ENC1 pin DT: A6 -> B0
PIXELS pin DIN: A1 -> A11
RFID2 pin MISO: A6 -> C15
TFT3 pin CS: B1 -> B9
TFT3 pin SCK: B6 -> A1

- - -

Every record is to be repeated exactly as written.

SOLUTION BELOW:
ENC1 pin DT: A6 -> B0
PIXELS pin DIN: A1 -> A11
RFID2 pin MISO: A6 -> C15
TFT3 pin CS: B1 -> B9
TFT3 pin SCK: B6 -> A1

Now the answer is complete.